Exercise directions >> Pull out of the data below the stretch of lines bounded by the one containing "C1: 100nF (+9V, NET12) -> 100nF (+9V, GND)" and the one containing "U7 pin IB: U6/GP0 -> U6/GP1", both bounds included, unchanged.

Record extracts >>
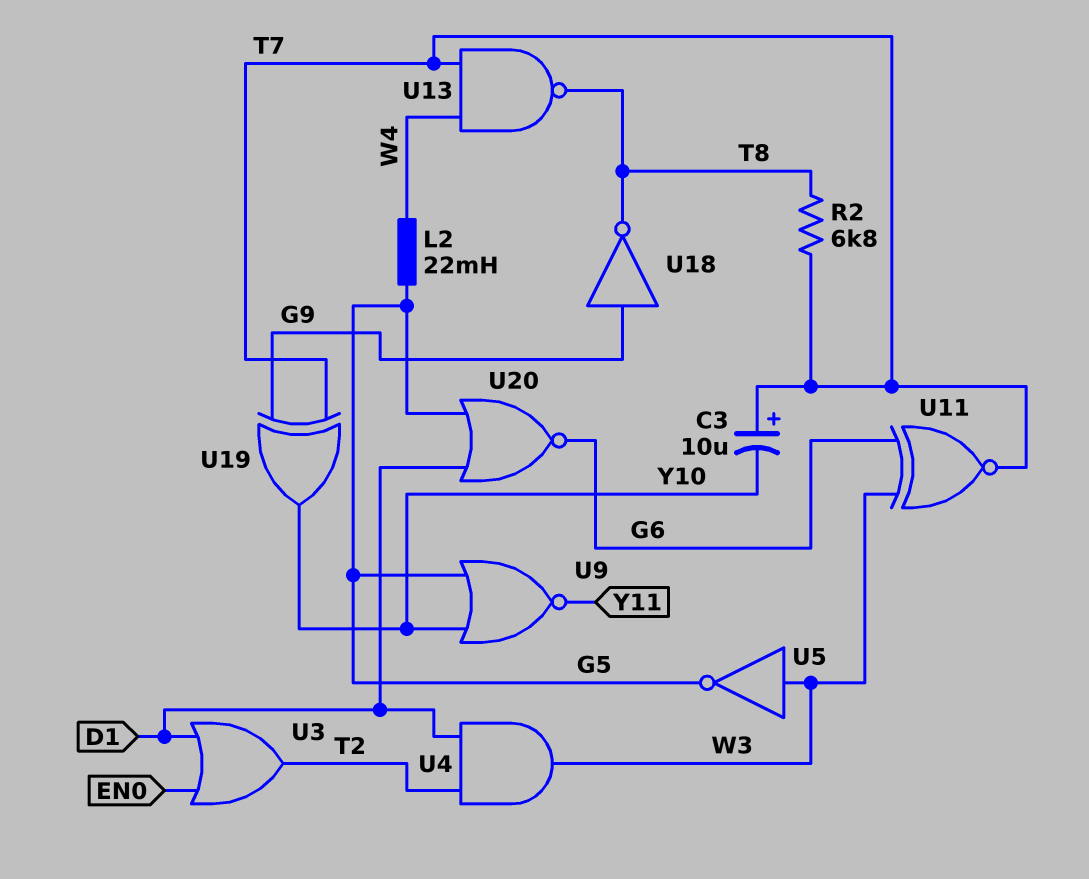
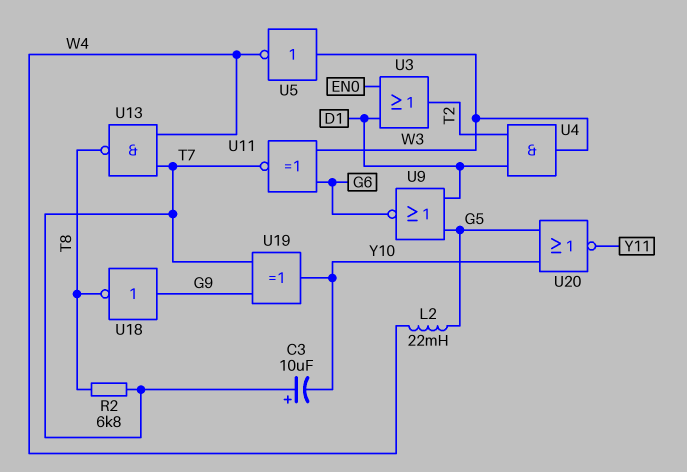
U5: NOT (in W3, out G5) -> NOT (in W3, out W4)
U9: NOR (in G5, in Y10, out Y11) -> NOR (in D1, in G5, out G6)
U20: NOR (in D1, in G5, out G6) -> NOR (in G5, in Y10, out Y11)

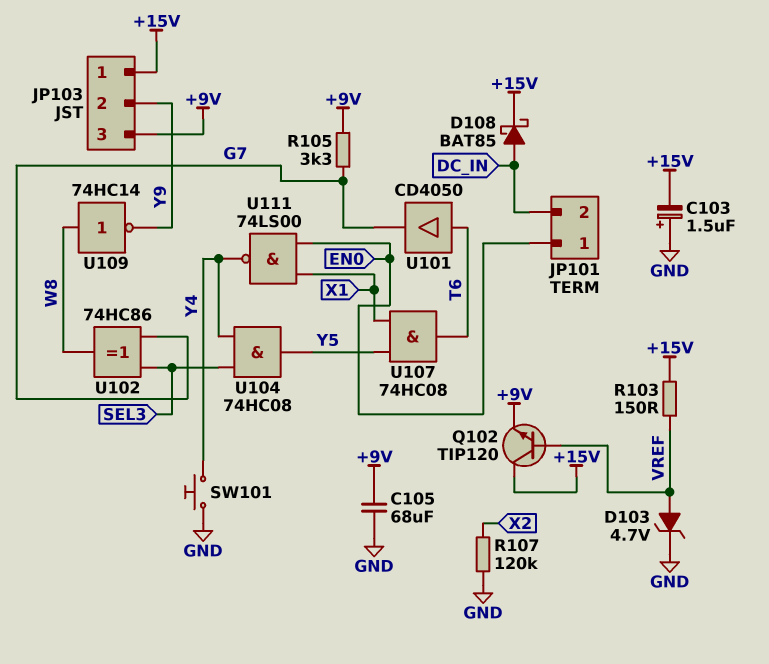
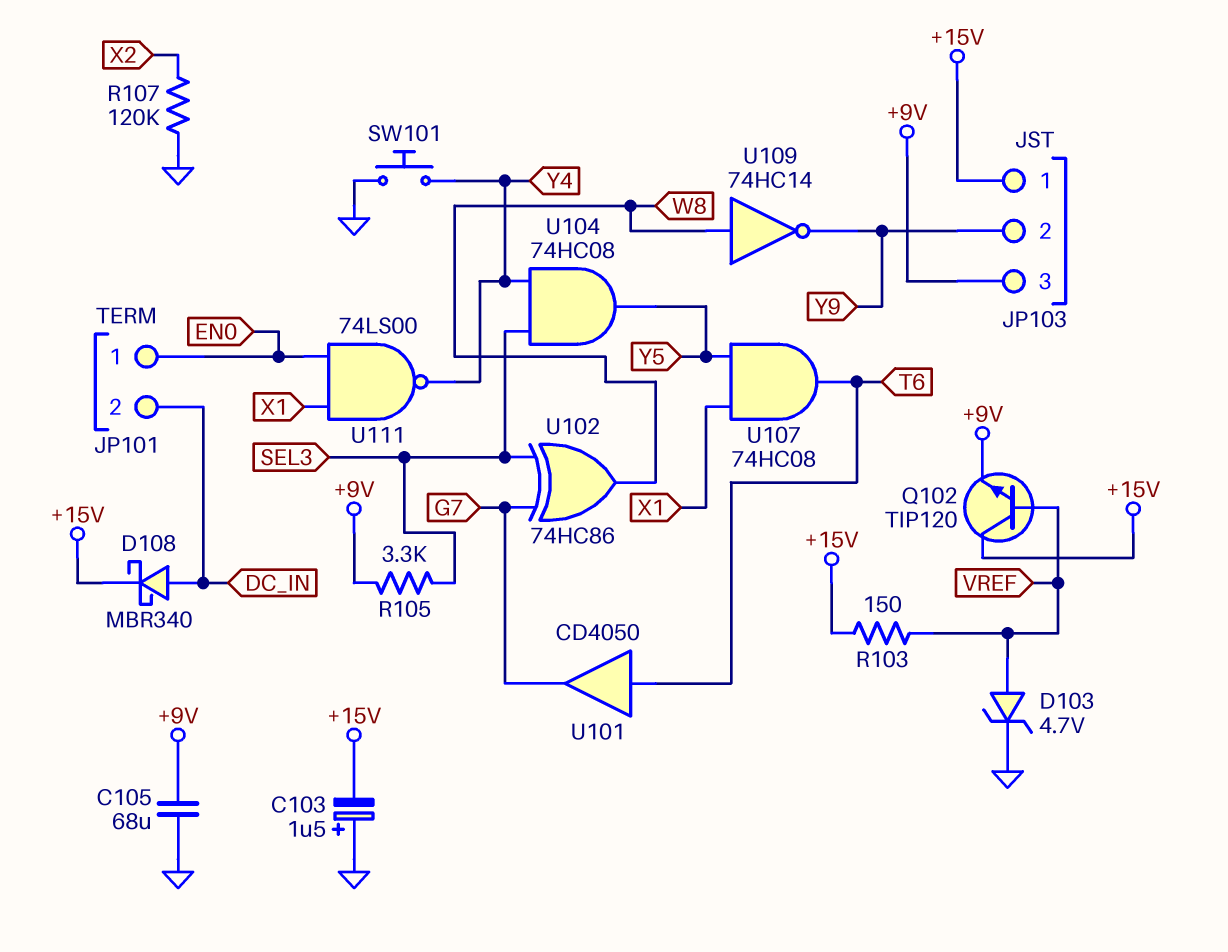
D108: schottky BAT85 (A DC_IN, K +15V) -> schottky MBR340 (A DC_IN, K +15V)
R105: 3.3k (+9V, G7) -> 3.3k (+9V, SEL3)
==
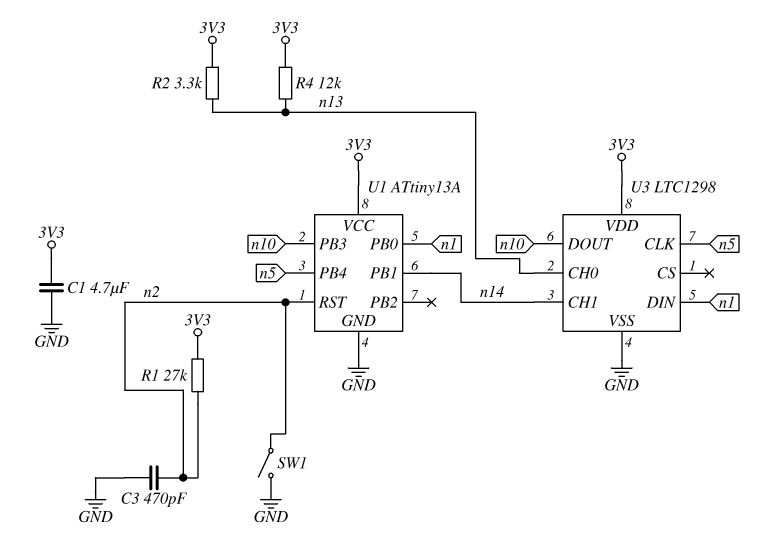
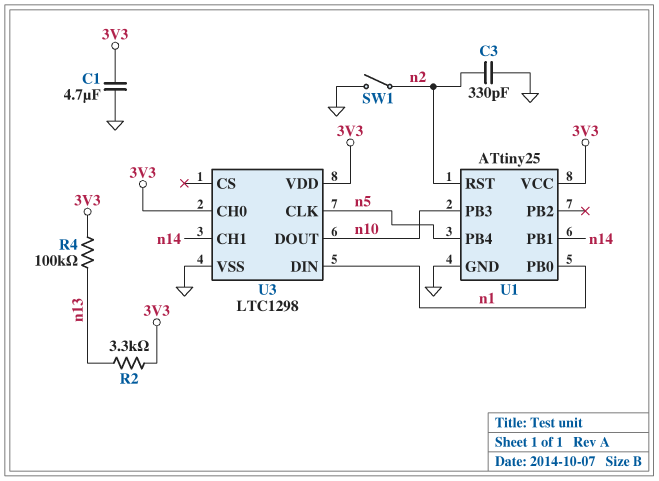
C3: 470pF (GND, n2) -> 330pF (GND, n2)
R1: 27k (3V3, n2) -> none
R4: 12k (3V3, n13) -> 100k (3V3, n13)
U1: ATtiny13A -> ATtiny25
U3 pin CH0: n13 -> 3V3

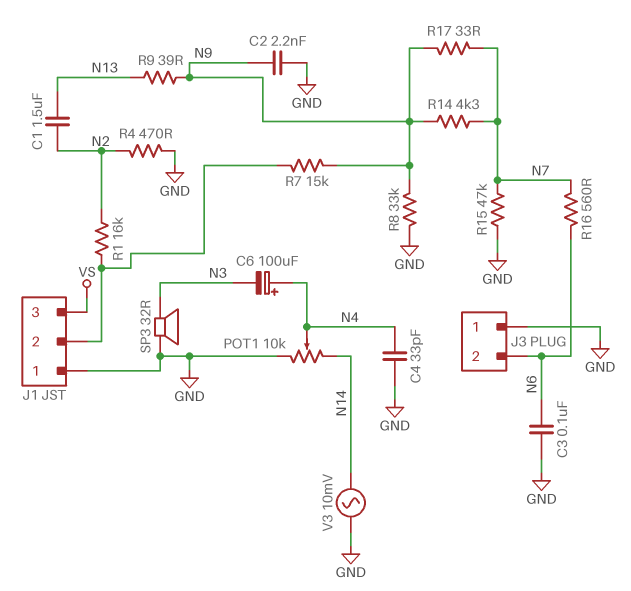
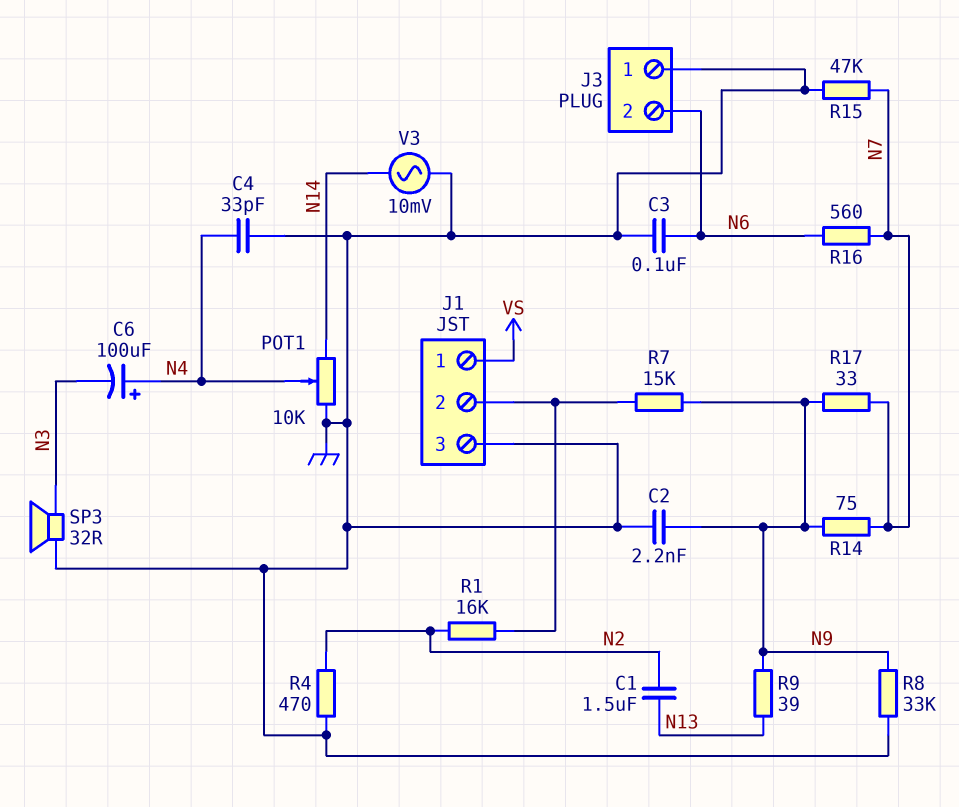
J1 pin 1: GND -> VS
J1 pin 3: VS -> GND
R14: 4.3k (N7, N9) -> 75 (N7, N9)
...
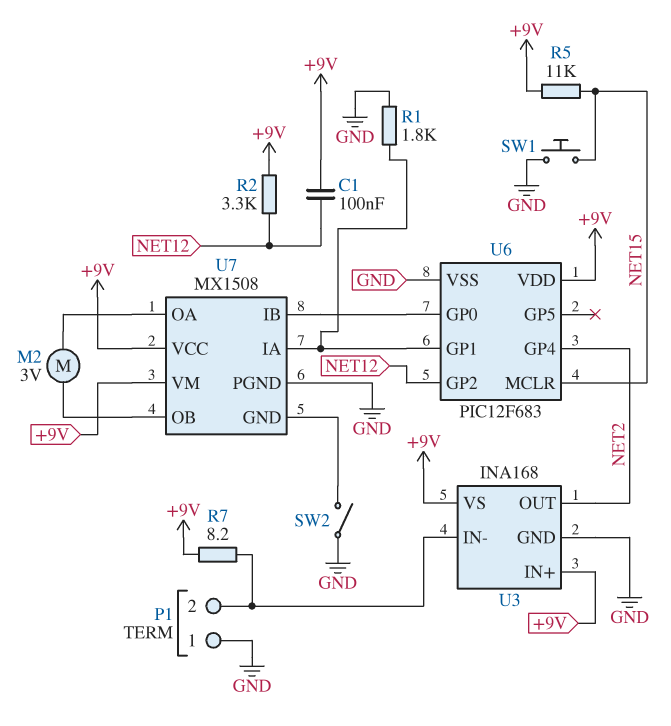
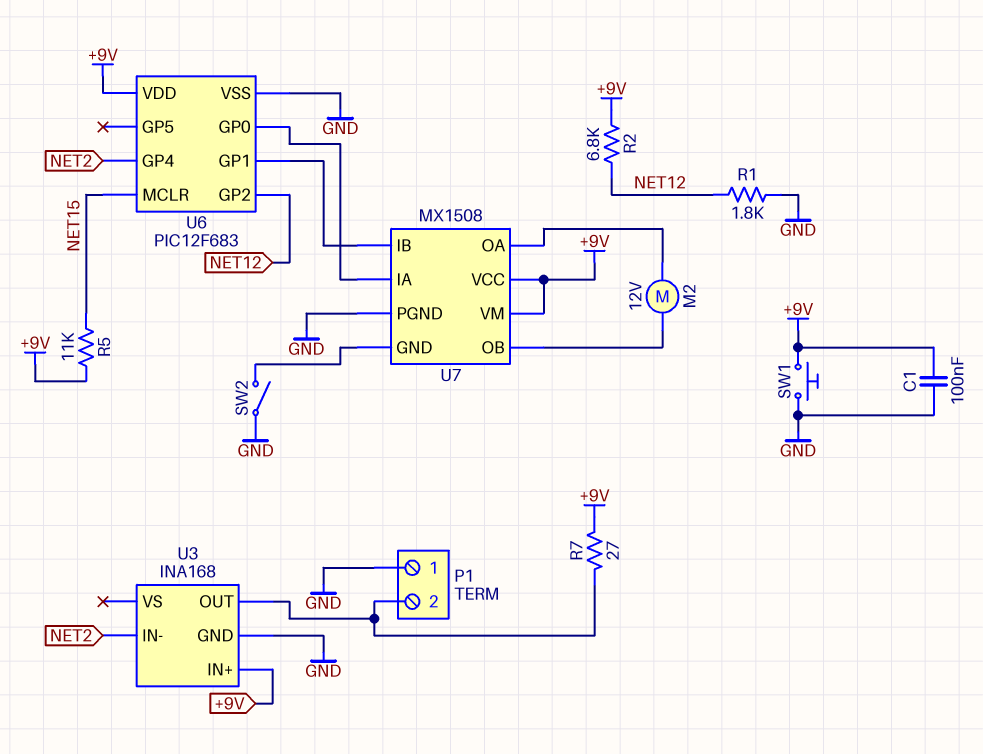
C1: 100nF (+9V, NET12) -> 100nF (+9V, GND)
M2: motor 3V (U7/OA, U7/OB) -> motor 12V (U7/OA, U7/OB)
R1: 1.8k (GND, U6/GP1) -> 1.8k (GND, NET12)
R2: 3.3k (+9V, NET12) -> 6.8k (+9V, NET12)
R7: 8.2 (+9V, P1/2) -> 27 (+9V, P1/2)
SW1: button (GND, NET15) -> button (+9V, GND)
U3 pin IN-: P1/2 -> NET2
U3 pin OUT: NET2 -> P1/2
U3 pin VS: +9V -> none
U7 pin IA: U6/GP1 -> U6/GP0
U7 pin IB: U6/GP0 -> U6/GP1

Response below >>
C1: 100nF (+9V, NET12) -> 100nF (+9V, GND)
M2: motor 3V (U7/OA, U7/OB) -> motor 12V (U7/OA, U7/OB)
R1: 1.8k (GND, U6/GP1) -> 1.8k (GND, NET12)
R2: 3.3k (+9V, NET12) -> 6.8k (+9V, NET12)
R7: 8.2 (+9V, P1/2) -> 27 (+9V, P1/2)
SW1: button (GND, NET15) -> button (+9V, GND)
U3 pin IN-: P1/2 -> NET2
U3 pin OUT: NET2 -> P1/2
U3 pin VS: +9V -> none
U7 pin IA: U6/GP1 -> U6/GP0
U7 pin IB: U6/GP0 -> U6/GP1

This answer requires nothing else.